## Available records
■ ■ ■ ■

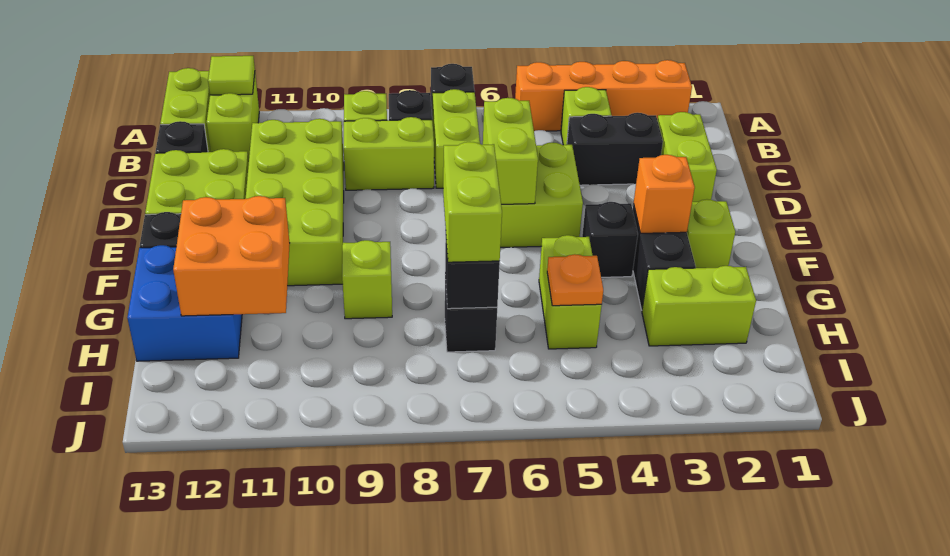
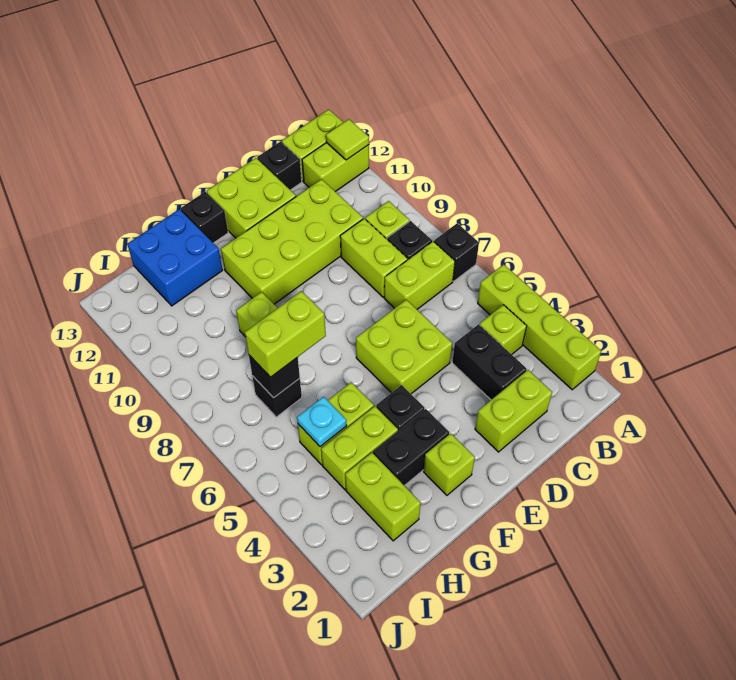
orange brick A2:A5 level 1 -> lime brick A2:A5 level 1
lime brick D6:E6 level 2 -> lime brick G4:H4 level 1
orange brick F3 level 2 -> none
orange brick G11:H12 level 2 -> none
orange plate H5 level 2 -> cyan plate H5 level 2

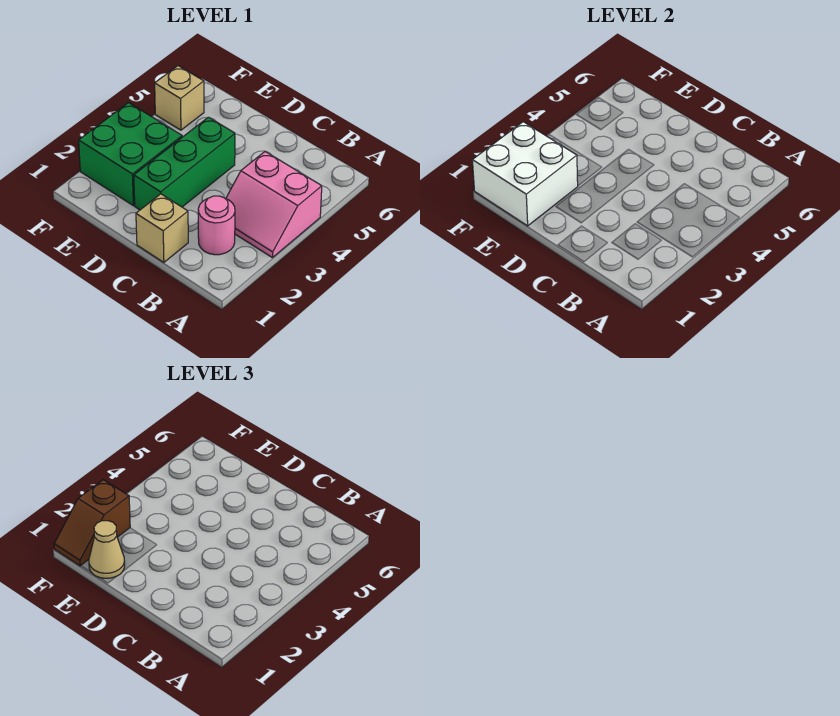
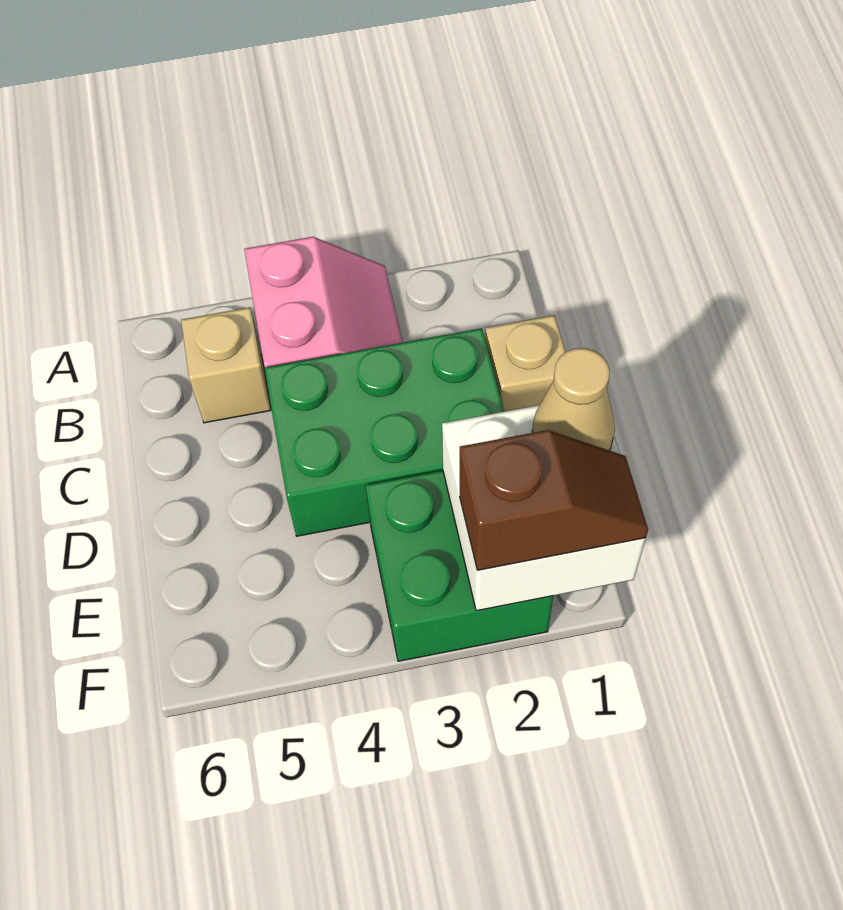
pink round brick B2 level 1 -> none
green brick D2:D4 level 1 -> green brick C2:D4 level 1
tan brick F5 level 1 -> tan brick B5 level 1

■ ■ ■ ■

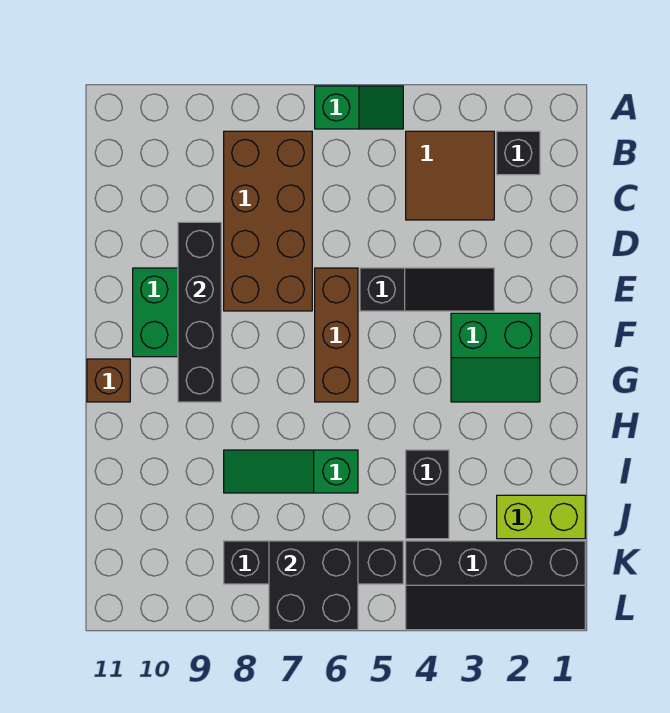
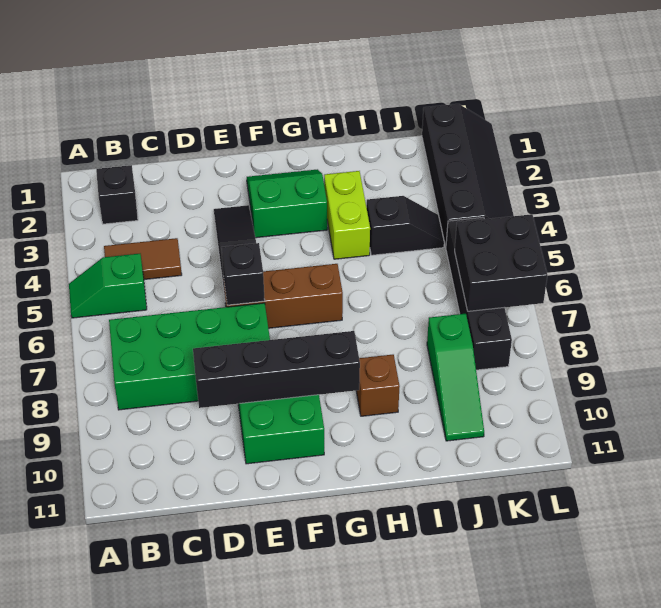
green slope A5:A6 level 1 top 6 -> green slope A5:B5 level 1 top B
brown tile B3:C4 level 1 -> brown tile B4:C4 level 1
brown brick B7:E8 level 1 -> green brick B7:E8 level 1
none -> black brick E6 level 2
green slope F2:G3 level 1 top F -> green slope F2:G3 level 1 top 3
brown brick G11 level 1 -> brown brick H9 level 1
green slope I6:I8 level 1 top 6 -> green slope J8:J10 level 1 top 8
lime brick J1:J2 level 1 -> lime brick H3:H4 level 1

■ ■ ■ ■

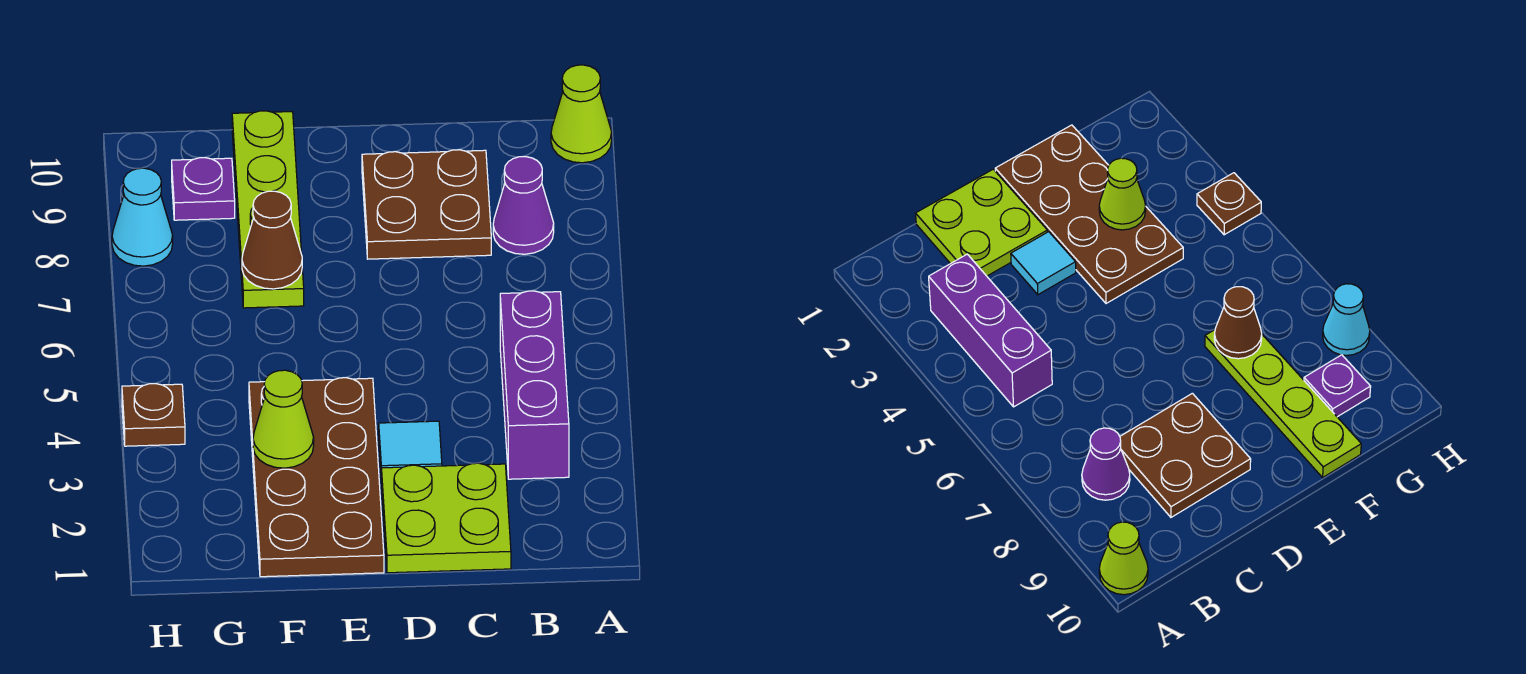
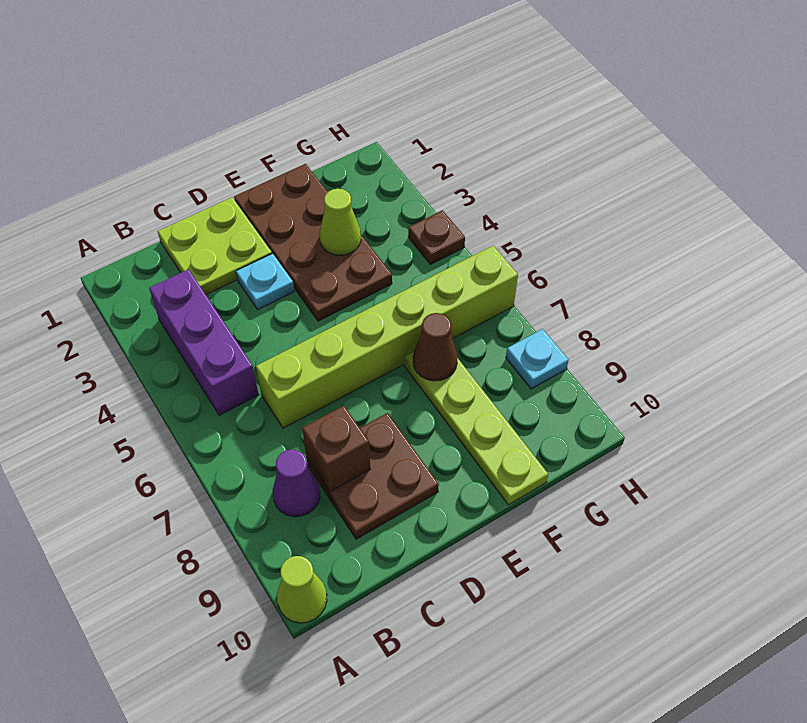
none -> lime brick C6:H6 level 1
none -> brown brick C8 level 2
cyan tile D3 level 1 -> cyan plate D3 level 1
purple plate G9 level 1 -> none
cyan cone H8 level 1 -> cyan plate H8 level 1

■ ■ ■ ■

## Your assignment
If a line in the records contains the word "lime", copy it.

## Answer
orange brick A2:A5 level 1 -> lime brick A2:A5 level 1
lime brick D6:E6 level 2 -> lime brick G4:H4 level 1
lime brick J1:J2 level 1 -> lime brick H3:H4 level 1
none -> lime brick C6:H6 level 1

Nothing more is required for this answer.